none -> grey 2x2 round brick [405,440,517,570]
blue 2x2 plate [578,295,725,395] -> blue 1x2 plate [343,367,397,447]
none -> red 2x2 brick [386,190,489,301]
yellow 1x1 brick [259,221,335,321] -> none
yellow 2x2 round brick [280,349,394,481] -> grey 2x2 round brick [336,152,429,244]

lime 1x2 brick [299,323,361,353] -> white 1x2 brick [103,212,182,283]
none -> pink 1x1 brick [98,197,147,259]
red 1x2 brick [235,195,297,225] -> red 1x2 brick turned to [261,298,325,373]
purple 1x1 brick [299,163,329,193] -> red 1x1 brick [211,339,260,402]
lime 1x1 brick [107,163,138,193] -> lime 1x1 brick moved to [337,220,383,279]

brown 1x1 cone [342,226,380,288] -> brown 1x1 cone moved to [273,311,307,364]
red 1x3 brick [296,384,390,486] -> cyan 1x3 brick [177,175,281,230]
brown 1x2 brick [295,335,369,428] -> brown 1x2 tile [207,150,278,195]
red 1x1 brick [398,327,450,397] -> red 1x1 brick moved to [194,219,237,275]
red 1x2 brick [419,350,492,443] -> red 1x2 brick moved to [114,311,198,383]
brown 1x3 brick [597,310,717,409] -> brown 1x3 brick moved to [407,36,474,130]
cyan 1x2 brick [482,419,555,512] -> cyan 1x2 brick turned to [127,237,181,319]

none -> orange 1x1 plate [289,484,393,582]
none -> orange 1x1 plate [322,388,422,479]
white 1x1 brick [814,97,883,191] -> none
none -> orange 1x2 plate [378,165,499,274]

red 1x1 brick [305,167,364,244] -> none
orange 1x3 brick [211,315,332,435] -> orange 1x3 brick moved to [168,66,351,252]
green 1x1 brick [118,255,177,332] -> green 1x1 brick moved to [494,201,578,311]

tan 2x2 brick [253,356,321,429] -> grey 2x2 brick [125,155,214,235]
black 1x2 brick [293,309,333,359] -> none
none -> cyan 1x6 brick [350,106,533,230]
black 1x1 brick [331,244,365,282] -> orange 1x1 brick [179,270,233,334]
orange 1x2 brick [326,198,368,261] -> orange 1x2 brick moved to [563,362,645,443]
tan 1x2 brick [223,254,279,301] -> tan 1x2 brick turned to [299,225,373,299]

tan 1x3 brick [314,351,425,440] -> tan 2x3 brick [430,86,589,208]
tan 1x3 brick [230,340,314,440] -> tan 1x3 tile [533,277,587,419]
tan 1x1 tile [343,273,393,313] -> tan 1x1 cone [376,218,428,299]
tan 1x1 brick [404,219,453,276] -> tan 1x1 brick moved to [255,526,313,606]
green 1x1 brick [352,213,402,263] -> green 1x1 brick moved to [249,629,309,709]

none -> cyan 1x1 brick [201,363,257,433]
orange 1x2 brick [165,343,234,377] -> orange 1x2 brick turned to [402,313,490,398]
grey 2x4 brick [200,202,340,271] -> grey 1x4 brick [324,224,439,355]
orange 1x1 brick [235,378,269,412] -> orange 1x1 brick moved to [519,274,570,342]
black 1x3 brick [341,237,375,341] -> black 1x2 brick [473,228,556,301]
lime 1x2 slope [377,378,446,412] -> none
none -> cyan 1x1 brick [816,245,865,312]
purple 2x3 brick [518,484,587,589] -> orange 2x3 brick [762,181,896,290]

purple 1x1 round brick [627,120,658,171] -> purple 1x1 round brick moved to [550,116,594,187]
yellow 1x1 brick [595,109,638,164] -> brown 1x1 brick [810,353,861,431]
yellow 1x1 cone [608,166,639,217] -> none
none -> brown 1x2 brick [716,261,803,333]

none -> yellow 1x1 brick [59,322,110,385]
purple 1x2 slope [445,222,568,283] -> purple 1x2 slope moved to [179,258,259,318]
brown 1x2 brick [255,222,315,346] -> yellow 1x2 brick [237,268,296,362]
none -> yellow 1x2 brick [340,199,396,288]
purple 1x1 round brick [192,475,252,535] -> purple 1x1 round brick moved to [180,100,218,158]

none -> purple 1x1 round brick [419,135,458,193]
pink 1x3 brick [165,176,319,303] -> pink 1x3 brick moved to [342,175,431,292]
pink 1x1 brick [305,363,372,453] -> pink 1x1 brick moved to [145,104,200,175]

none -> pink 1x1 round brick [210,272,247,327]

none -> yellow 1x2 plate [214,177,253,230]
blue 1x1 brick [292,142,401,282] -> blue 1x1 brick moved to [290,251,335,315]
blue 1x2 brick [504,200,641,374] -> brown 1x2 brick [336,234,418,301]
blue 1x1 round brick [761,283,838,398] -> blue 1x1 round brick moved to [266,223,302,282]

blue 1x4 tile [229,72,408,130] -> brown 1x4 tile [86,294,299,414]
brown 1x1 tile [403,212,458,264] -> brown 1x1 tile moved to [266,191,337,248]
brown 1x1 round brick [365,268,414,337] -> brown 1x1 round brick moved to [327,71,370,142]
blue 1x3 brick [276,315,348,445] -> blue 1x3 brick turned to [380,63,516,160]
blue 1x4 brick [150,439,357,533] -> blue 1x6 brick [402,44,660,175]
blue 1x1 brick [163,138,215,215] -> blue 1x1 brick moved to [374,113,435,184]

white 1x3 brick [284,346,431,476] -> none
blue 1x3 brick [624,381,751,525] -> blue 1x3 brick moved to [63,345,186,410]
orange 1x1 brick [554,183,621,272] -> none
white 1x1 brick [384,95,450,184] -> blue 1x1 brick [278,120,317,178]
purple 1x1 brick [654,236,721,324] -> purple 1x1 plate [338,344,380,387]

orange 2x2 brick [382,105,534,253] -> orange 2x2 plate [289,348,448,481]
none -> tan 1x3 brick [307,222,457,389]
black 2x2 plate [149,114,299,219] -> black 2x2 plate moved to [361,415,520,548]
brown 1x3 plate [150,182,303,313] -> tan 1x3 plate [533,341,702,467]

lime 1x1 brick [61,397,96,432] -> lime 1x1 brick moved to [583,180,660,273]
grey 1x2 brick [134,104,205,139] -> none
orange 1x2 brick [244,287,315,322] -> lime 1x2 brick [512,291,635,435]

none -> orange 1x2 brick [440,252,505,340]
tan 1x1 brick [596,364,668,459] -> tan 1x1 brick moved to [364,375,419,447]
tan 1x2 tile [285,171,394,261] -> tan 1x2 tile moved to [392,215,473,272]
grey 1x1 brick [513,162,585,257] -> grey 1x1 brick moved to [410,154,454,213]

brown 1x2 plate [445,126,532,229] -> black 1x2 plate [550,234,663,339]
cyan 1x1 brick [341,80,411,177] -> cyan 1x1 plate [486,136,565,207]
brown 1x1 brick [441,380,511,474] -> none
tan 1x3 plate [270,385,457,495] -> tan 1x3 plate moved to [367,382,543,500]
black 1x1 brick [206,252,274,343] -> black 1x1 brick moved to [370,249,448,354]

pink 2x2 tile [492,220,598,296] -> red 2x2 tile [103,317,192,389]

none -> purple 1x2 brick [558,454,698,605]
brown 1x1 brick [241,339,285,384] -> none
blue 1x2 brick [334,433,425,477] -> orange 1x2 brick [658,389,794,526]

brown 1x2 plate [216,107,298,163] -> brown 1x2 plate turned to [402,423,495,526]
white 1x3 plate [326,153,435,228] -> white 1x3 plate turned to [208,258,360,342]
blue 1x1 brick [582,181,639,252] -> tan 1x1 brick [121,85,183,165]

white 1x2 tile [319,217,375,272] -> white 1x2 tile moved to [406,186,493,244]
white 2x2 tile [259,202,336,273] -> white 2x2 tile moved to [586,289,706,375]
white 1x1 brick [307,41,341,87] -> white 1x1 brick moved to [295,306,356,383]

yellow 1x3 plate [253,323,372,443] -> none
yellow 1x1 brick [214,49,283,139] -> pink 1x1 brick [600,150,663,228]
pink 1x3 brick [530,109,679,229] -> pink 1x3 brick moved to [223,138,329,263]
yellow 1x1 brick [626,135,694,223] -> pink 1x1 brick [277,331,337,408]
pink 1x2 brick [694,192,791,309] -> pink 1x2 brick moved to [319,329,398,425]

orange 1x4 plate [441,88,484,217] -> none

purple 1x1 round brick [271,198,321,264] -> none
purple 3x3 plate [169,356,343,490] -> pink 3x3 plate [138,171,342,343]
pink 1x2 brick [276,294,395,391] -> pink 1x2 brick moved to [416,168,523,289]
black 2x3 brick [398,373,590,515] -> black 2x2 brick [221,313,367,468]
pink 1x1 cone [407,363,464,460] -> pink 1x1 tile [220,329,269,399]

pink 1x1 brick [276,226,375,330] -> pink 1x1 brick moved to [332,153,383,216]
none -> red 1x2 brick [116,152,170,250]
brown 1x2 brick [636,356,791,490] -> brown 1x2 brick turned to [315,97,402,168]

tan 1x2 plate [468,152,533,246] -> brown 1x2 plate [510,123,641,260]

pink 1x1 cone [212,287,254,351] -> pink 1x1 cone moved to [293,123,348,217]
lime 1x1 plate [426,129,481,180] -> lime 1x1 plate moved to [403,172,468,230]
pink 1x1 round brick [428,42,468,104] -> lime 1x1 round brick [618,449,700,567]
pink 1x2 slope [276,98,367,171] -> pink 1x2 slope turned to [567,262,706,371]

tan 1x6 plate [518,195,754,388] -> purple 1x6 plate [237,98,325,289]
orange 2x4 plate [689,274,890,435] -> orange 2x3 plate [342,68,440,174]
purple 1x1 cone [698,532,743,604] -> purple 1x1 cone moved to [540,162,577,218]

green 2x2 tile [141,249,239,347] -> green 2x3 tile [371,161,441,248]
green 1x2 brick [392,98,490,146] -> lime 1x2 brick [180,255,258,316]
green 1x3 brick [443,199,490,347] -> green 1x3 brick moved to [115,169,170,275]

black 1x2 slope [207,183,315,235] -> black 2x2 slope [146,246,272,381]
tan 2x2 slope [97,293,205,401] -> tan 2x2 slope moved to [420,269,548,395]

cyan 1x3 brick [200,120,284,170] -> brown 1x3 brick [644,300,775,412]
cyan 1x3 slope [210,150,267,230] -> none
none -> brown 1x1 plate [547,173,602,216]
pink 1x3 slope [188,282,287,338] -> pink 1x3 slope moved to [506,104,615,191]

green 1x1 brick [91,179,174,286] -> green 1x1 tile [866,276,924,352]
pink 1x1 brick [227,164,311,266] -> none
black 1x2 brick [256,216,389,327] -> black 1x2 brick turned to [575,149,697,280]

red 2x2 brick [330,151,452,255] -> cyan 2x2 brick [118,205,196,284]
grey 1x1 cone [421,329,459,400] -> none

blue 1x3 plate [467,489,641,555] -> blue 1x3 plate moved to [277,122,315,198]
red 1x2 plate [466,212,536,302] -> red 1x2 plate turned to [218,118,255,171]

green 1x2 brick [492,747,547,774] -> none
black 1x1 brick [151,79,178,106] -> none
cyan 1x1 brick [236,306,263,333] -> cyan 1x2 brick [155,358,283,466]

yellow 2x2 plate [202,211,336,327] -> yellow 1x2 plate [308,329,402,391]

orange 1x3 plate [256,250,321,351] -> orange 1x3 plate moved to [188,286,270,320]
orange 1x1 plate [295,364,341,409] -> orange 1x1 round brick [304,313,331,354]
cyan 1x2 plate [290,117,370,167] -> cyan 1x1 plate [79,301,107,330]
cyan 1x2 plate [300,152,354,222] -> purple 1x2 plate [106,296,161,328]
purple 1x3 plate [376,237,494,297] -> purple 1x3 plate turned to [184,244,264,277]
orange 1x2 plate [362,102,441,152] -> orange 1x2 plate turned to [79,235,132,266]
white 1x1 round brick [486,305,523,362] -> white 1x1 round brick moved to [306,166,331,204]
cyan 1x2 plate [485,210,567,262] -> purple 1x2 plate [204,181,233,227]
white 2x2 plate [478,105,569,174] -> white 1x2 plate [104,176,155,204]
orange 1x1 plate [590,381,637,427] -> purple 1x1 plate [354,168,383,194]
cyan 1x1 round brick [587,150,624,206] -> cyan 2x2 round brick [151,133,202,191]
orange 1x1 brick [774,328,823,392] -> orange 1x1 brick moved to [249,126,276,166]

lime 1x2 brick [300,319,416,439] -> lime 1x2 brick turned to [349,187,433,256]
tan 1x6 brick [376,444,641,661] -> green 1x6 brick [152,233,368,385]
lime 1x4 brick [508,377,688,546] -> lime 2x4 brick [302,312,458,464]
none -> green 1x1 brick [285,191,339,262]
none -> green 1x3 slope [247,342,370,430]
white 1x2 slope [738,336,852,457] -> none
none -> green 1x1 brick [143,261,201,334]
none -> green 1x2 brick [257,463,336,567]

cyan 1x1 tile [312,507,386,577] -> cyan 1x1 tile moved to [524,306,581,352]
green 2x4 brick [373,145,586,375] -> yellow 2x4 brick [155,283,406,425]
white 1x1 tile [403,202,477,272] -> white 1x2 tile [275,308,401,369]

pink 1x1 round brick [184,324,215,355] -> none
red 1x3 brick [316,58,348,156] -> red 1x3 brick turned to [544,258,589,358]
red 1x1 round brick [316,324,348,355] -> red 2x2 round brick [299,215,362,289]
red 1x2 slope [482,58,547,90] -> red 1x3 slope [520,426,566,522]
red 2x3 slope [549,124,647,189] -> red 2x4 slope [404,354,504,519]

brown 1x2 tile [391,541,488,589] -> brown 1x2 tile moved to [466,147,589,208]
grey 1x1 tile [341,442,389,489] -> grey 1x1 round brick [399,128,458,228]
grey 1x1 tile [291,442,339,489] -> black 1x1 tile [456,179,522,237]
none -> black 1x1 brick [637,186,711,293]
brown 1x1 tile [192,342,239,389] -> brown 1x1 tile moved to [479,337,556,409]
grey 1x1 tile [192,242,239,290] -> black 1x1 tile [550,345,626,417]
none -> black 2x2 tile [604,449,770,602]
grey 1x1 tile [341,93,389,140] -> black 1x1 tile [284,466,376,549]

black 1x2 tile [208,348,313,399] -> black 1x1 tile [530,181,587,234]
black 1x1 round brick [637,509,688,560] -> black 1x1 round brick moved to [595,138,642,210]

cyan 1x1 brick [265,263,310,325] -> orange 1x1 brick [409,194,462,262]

* * * * * * * * *

Prompt: An exact copy of the lines from the one with "cyan 1x2 plate [485,210,567,262]" through the final line of the entries is the whole answer.

Task result:
cyan 1x2 plate [485,210,567,262] -> purple 1x2 plate [204,181,233,227]
white 2x2 plate [478,105,569,174] -> white 1x2 plate [104,176,155,204]
orange 1x1 plate [590,381,637,427] -> purple 1x1 plate [354,168,383,194]
cyan 1x1 round brick [587,150,624,206] -> cyan 2x2 round brick [151,133,202,191]
orange 1x1 brick [774,328,823,392] -> orange 1x1 brick moved to [249,126,276,166]

lime 1x2 brick [300,319,416,439] -> lime 1x2 brick turned to [349,187,433,256]
tan 1x6 brick [376,444,641,661] -> green 1x6 brick [152,233,368,385]
lime 1x4 brick [508,377,688,546] -> lime 2x4 brick [302,312,458,464]
none -> green 1x1 brick [285,191,339,262]
none -> green 1x3 slope [247,342,370,430]
white 1x2 slope [738,336,852,457] -> none
none -> green 1x1 brick [143,261,201,334]
none -> green 1x2 brick [257,463,336,567]

cyan 1x1 tile [312,507,386,577] -> cyan 1x1 tile moved to [524,306,581,352]
green 2x4 brick [373,145,586,375] -> yellow 2x4 brick [155,283,406,425]
white 1x1 tile [403,202,477,272] -> white 1x2 tile [275,308,401,369]

pink 1x1 round brick [184,324,215,355] -> none
red 1x3 brick [316,58,348,156] -> red 1x3 brick turned to [544,258,589,358]
red 1x1 round brick [316,324,348,355] -> red 2x2 round brick [299,215,362,289]
red 1x2 slope [482,58,547,90] -> red 1x3 slope [520,426,566,522]
red 2x3 slope [549,124,647,189] -> red 2x4 slope [404,354,504,519]

brown 1x2 tile [391,541,488,589] -> brown 1x2 tile moved to [466,147,589,208]
grey 1x1 tile [341,442,389,489] -> grey 1x1 round brick [399,128,458,228]
grey 1x1 tile [291,442,339,489] -> black 1x1 tile [456,179,522,237]
none -> black 1x1 brick [637,186,711,293]
brown 1x1 tile [192,342,239,389] -> brown 1x1 tile moved to [479,337,556,409]
grey 1x1 tile [192,242,239,290] -> black 1x1 tile [550,345,626,417]
none -> black 2x2 tile [604,449,770,602]
grey 1x1 tile [341,93,389,140] -> black 1x1 tile [284,466,376,549]

black 1x2 tile [208,348,313,399] -> black 1x1 tile [530,181,587,234]
black 1x1 round brick [637,509,688,560] -> black 1x1 round brick moved to [595,138,642,210]

cyan 1x1 brick [265,263,310,325] -> orange 1x1 brick [409,194,462,262]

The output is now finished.